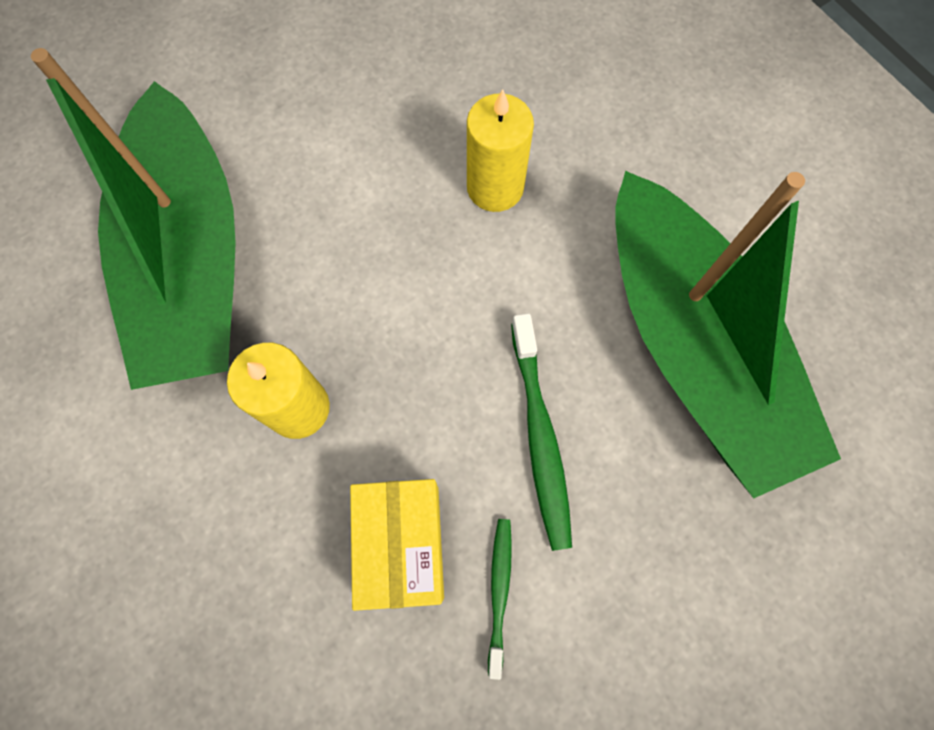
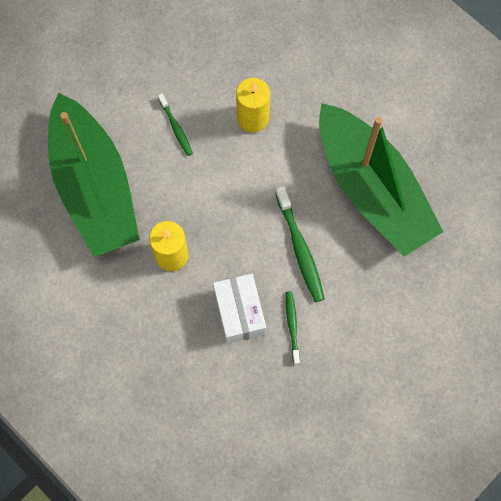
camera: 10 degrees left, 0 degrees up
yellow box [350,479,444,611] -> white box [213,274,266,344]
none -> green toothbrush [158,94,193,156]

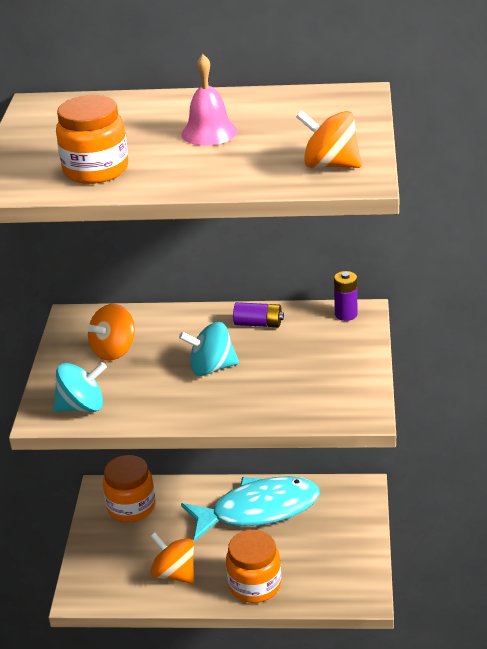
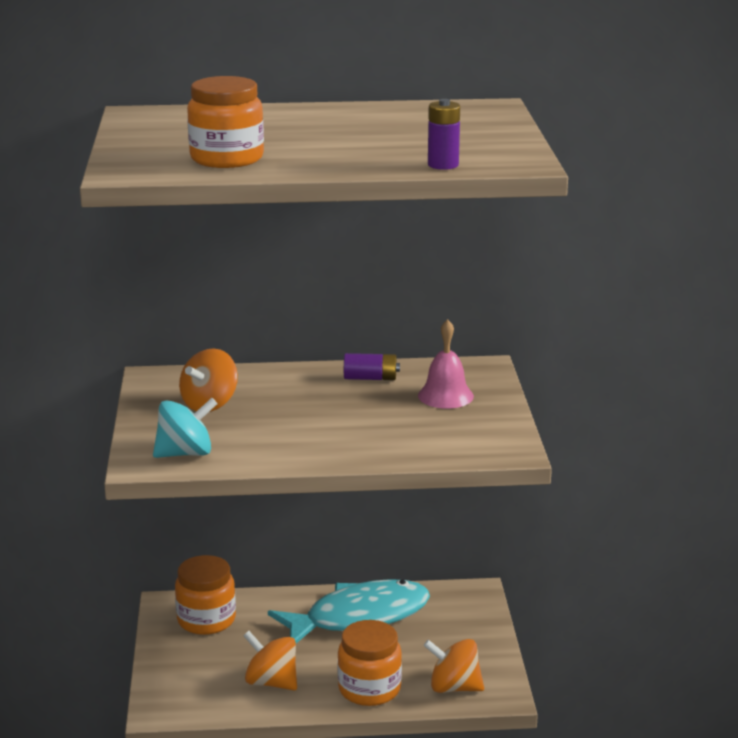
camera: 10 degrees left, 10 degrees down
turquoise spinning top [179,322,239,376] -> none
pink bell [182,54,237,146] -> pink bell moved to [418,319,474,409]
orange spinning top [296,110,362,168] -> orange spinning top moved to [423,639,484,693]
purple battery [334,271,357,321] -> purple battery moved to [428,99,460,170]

____

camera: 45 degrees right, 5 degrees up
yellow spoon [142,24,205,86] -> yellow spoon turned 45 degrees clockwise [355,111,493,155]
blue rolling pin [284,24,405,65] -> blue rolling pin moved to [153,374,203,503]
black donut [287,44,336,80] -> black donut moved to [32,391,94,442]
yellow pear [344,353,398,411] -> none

____

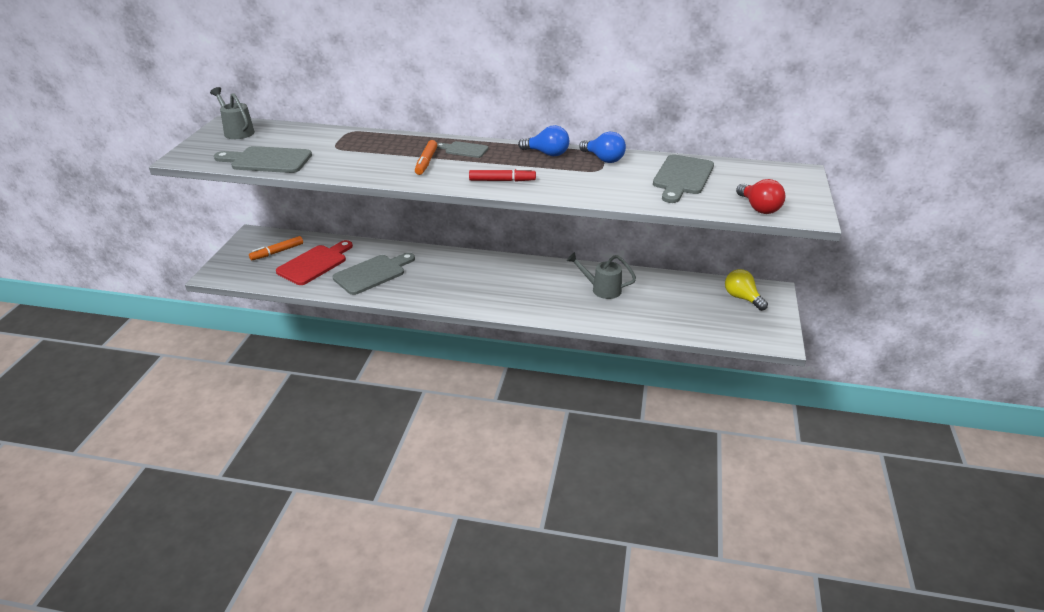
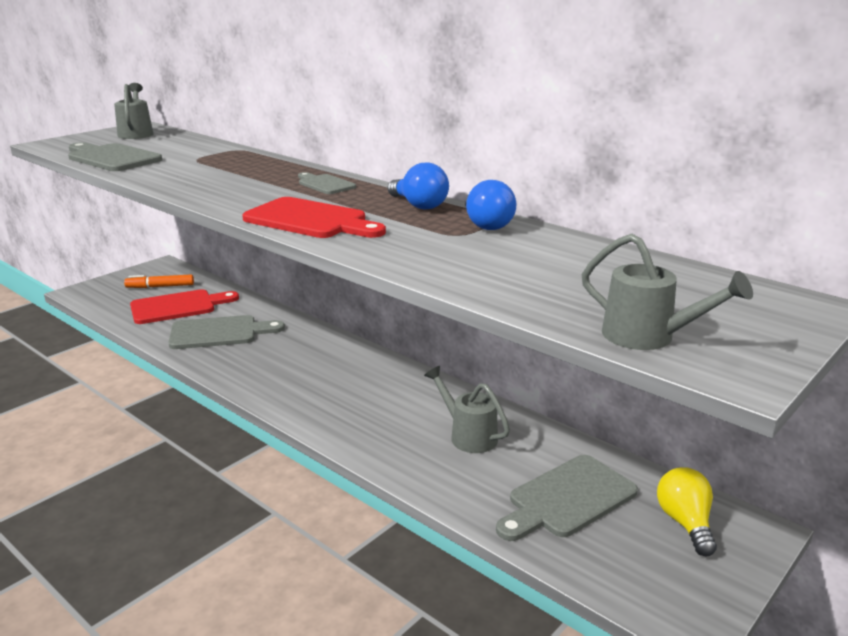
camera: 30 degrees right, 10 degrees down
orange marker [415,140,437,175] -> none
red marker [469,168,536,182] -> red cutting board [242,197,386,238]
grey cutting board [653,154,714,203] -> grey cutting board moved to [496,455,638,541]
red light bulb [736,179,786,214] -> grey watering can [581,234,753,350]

____

What is needed:
Retype the records above, but only those lines that fall between the line containing "blue rolling pin [284,24,405,65]" and the line containing "yellow pear [344,353,398,411] -> none", with both of those lines included, exactly as written.

Task solution:
blue rolling pin [284,24,405,65] -> blue rolling pin moved to [153,374,203,503]
black donut [287,44,336,80] -> black donut moved to [32,391,94,442]
yellow pear [344,353,398,411] -> none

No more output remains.